Directions -> Omit the pictures from the entries below and retype everything else exactly.

Input for this task ->

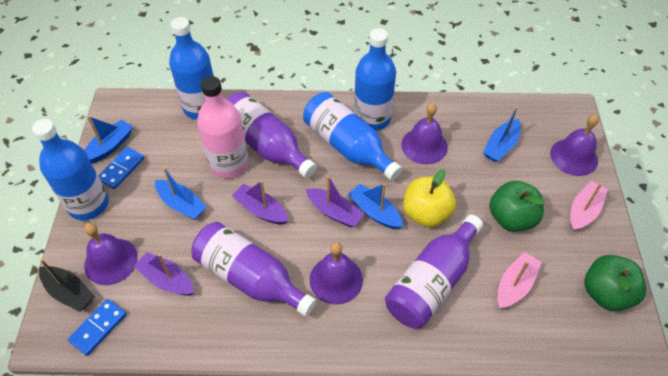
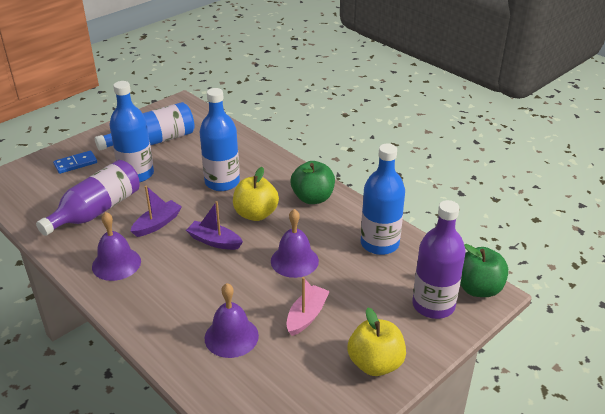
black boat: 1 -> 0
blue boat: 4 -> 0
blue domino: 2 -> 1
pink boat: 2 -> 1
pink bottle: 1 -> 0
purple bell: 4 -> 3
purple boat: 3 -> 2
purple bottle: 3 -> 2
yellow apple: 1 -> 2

Task result ->
black boat: 1 -> 0
blue boat: 4 -> 0
blue domino: 2 -> 1
pink boat: 2 -> 1
pink bottle: 1 -> 0
purple bell: 4 -> 3
purple boat: 3 -> 2
purple bottle: 3 -> 2
yellow apple: 1 -> 2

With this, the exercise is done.